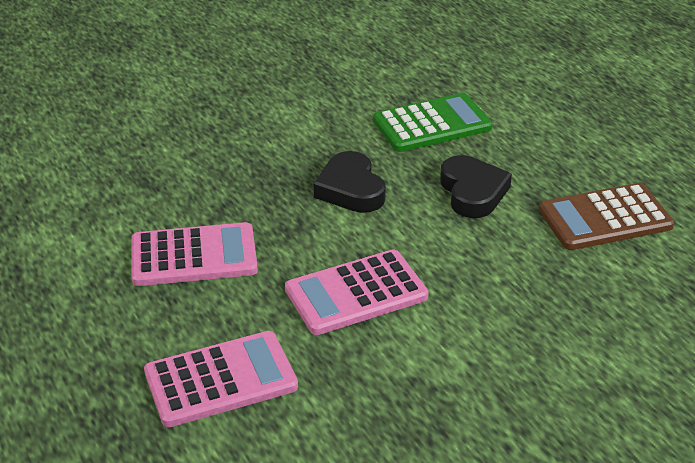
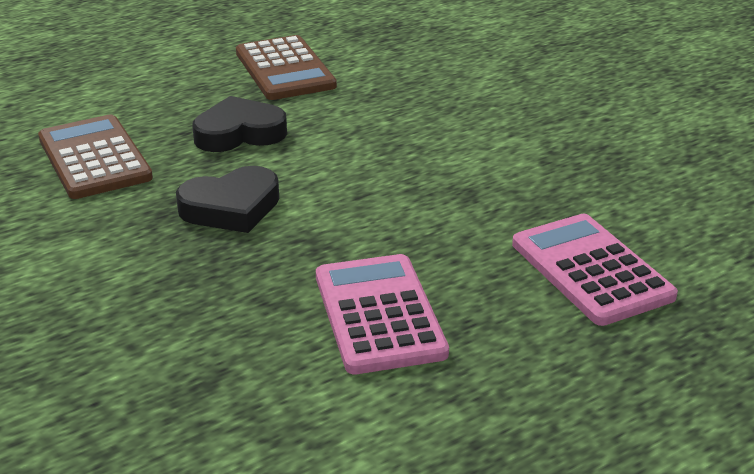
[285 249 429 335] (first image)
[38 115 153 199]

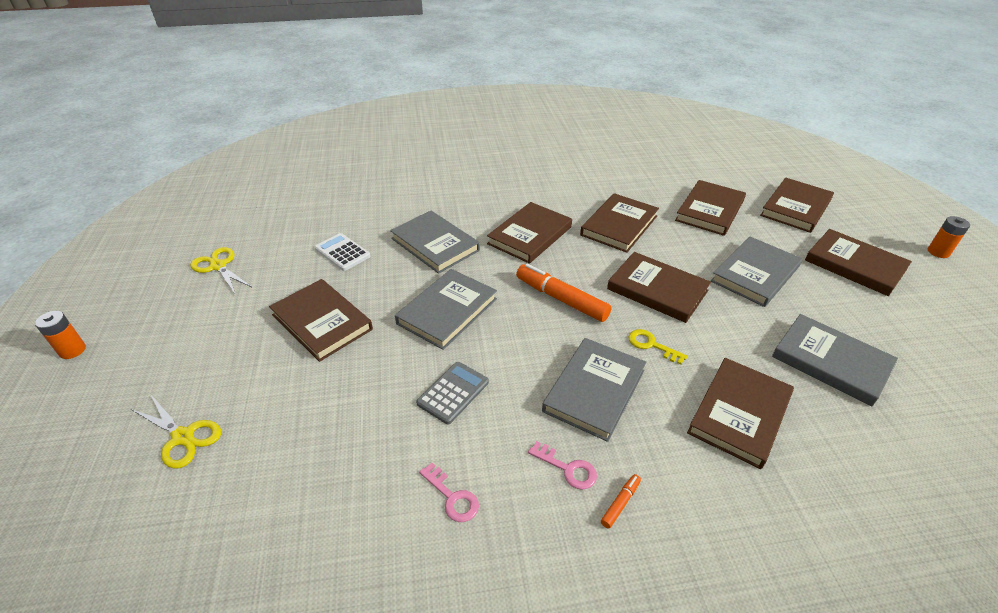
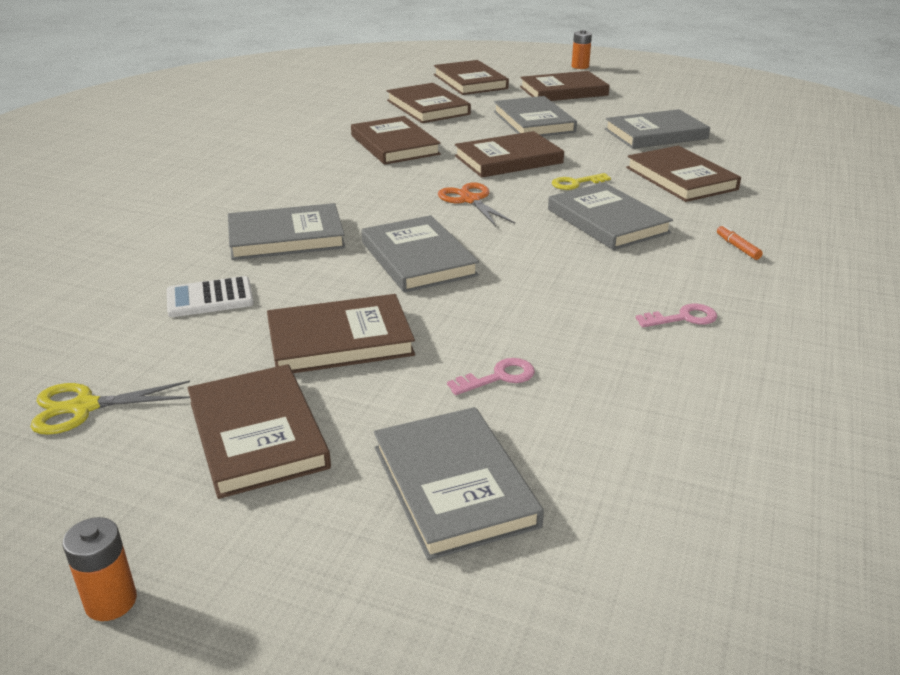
[374 407 544 561]
[416 362 489 424] (first image)
[188 364 331 499]
[438 183 515 226]
[447 358 535 395]

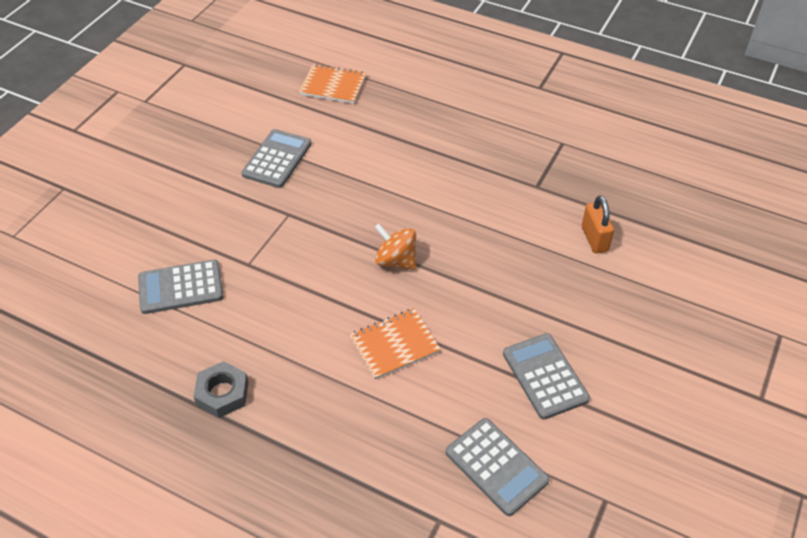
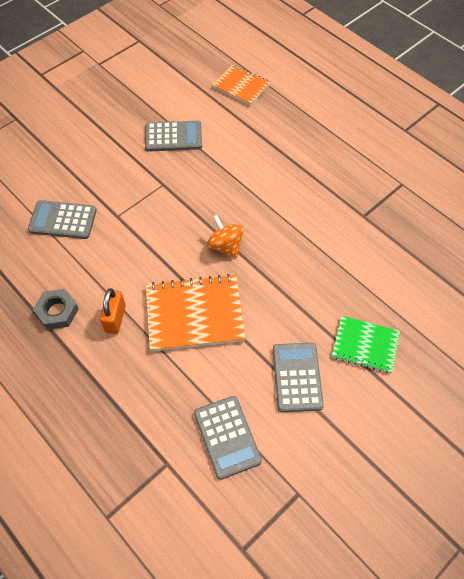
[145 121 202 152]
[146 274 246 352]
[100 288 126 334]
[332 316 400 374]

--

- **Task prompt**
From first line to last, return the records verbatim without their pictures.

- **Exercise answer**
[285 249 429 335] (first image)
[38 115 153 199]

[374 407 544 561]
[416 362 489 424] (first image)
[188 364 331 499]
[438 183 515 226]
[447 358 535 395]

[145 121 202 152]
[146 274 246 352]
[100 288 126 334]
[332 316 400 374]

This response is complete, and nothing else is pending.